Source data

---*---

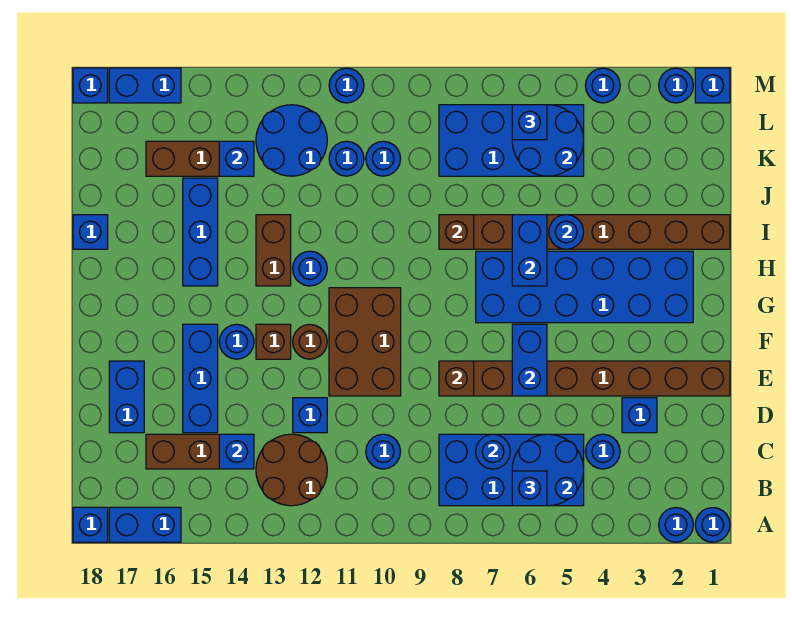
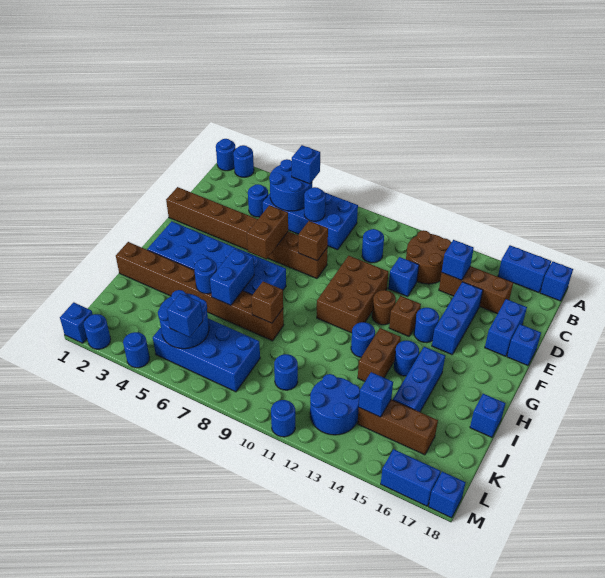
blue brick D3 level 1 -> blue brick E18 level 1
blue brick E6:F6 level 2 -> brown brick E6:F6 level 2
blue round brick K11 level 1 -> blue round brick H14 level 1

---*---

Directions
Word for word, give the listing above again, but drop any pictures.

Response to the task
blue brick D3 level 1 -> blue brick E18 level 1
blue brick E6:F6 level 2 -> brown brick E6:F6 level 2
blue round brick K11 level 1 -> blue round brick H14 level 1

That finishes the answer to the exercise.